(Stored items)
= = = = = = =
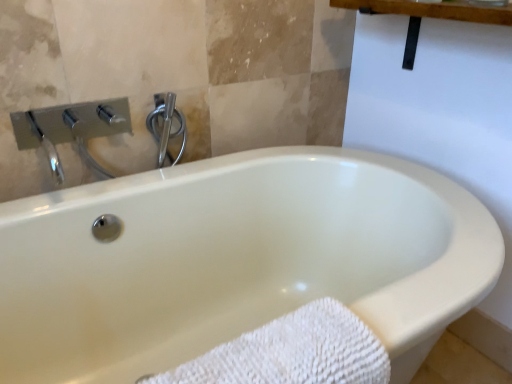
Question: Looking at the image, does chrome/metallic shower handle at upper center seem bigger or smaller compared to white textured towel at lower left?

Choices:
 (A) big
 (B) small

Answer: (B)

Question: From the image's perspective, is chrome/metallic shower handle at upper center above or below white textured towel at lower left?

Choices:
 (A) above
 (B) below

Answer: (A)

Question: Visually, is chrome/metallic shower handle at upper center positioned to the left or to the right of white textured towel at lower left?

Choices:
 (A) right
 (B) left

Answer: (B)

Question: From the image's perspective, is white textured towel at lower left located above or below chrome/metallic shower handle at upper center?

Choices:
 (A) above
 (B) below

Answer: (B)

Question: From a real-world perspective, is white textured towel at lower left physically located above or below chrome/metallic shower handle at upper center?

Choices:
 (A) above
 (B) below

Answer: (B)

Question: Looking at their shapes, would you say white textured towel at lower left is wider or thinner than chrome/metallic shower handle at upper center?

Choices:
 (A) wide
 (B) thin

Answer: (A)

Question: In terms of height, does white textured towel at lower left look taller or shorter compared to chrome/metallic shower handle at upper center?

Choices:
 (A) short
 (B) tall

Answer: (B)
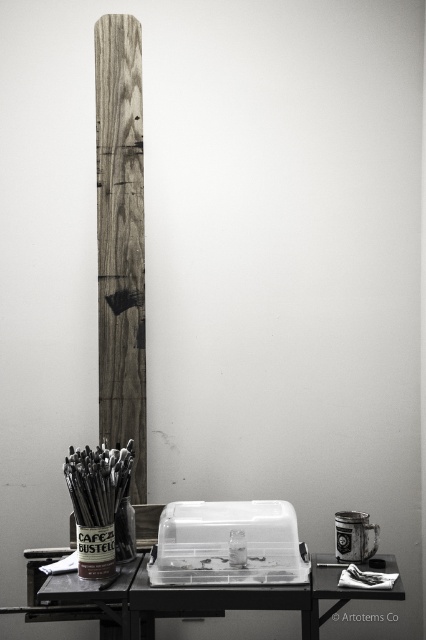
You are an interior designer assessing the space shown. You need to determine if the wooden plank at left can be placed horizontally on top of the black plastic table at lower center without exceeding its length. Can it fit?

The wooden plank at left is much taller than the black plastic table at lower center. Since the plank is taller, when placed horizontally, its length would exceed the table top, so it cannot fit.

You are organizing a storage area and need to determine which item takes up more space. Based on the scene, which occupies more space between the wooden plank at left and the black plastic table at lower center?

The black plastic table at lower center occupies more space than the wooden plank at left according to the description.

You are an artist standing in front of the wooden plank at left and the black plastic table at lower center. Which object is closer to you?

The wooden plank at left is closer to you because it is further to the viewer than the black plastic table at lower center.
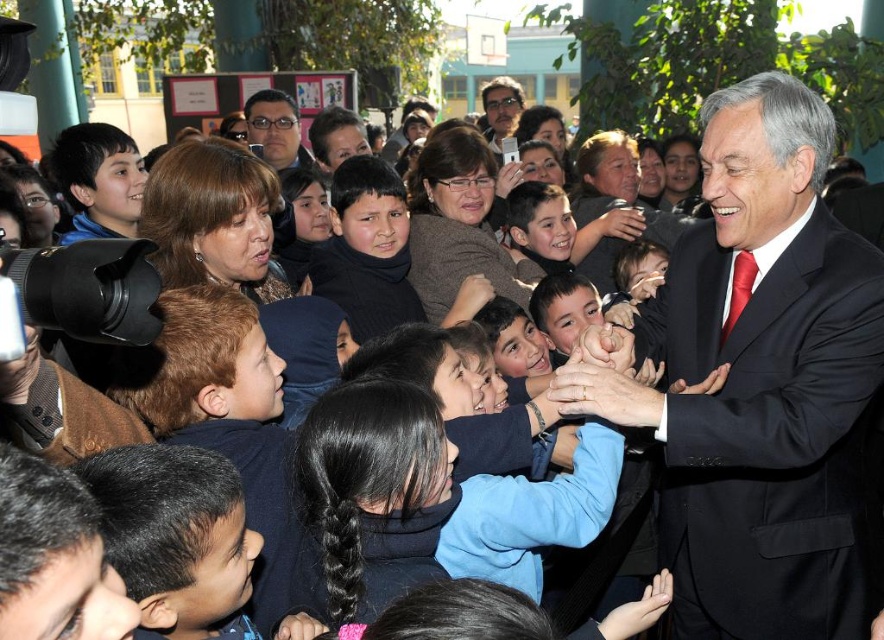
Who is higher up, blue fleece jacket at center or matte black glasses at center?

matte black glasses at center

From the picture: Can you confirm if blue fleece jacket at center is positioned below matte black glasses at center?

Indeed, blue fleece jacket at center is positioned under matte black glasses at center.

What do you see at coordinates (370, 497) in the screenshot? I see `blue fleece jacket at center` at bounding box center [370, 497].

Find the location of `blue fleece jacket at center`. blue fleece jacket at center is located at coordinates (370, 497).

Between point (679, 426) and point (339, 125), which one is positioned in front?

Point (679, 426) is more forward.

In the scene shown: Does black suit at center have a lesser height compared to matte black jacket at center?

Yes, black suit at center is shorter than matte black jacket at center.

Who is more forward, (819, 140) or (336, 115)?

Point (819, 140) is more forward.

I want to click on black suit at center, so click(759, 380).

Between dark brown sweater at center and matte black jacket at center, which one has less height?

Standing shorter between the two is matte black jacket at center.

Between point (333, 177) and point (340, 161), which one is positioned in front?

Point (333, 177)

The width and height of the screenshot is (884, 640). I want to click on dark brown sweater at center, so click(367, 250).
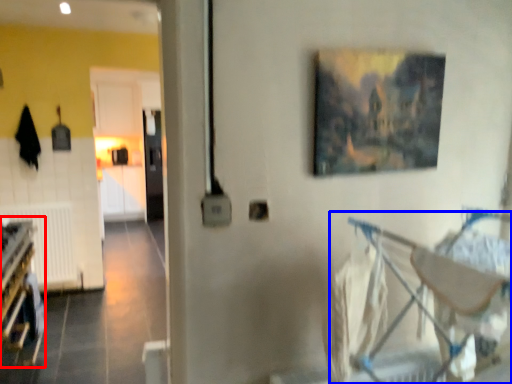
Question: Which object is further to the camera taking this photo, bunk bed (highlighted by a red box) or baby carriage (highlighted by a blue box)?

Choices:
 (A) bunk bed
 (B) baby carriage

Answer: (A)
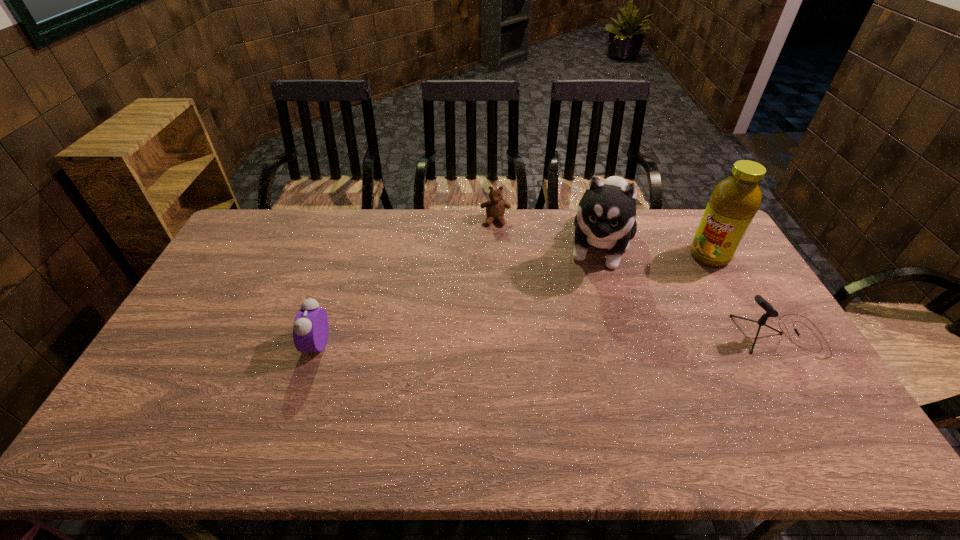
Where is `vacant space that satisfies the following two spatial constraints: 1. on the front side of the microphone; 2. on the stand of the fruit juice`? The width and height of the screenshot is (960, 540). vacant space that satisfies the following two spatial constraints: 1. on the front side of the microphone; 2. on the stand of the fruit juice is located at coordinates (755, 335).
= = = = = = =
* _ACTIVITY_
Copy all of the records above word for word, leaving out the pictures.

* _WRITTEN RESPONSE_
Question: Looking at the image, does chrome/metallic shower handle at upper center seem bigger or smaller compared to white textured towel at lower left?

Choices:
 (A) big
 (B) small

Answer: (B)

Question: From the image's perspective, is chrome/metallic shower handle at upper center above or below white textured towel at lower left?

Choices:
 (A) above
 (B) below

Answer: (A)

Question: Visually, is chrome/metallic shower handle at upper center positioned to the left or to the right of white textured towel at lower left?

Choices:
 (A) right
 (B) left

Answer: (B)

Question: From the image's perspective, is white textured towel at lower left located above or below chrome/metallic shower handle at upper center?

Choices:
 (A) above
 (B) below

Answer: (B)

Question: From a real-world perspective, is white textured towel at lower left physically located above or below chrome/metallic shower handle at upper center?

Choices:
 (A) above
 (B) below

Answer: (B)

Question: Looking at their shapes, would you say white textured towel at lower left is wider or thinner than chrome/metallic shower handle at upper center?

Choices:
 (A) wide
 (B) thin

Answer: (A)

Question: In terms of height, does white textured towel at lower left look taller or shorter compared to chrome/metallic shower handle at upper center?

Choices:
 (A) short
 (B) tall

Answer: (B)
You are an interior designer assessing the space shown. You need to determine if the wooden plank at left can be placed horizontally on top of the black plastic table at lower center without exceeding its length. Can it fit?

The wooden plank at left is much taller than the black plastic table at lower center. Since the plank is taller, when placed horizontally, its length would exceed the table top, so it cannot fit.

You are organizing a storage area and need to determine which item takes up more space. Based on the scene, which occupies more space between the wooden plank at left and the black plastic table at lower center?

The black plastic table at lower center occupies more space than the wooden plank at left according to the description.

You are an artist standing in front of the wooden plank at left and the black plastic table at lower center. Which object is closer to you?

The wooden plank at left is closer to you because it is further to the viewer than the black plastic table at lower center.
Who is higher up, blue fleece jacket at center or matte black glasses at center?

matte black glasses at center

From the picture: Can you confirm if blue fleece jacket at center is positioned below matte black glasses at center?

Indeed, blue fleece jacket at center is positioned under matte black glasses at center.

What do you see at coordinates (370, 497) in the screenshot? I see `blue fleece jacket at center` at bounding box center [370, 497].

Find the location of `blue fleece jacket at center`. blue fleece jacket at center is located at coordinates (370, 497).

Between point (679, 426) and point (339, 125), which one is positioned in front?

Point (679, 426) is more forward.

In the scene shown: Does black suit at center have a lesser height compared to matte black jacket at center?

Yes, black suit at center is shorter than matte black jacket at center.

Who is more forward, (819, 140) or (336, 115)?

Point (819, 140) is more forward.

I want to click on black suit at center, so click(759, 380).

Between dark brown sweater at center and matte black jacket at center, which one has less height?

Standing shorter between the two is matte black jacket at center.

Between point (333, 177) and point (340, 161), which one is positioned in front?

Point (333, 177)

The width and height of the screenshot is (884, 640). I want to click on dark brown sweater at center, so click(367, 250).
Question: Which object is further to the camera taking this photo, bunk bed (highlighted by a red box) or baby carriage (highlighted by a blue box)?

Choices:
 (A) bunk bed
 (B) baby carriage

Answer: (A)
Where is `vacant space that satisfies the following two spatial constraints: 1. on the front side of the microphone; 2. on the stand of the fruit juice`? The width and height of the screenshot is (960, 540). vacant space that satisfies the following two spatial constraints: 1. on the front side of the microphone; 2. on the stand of the fruit juice is located at coordinates (755, 335).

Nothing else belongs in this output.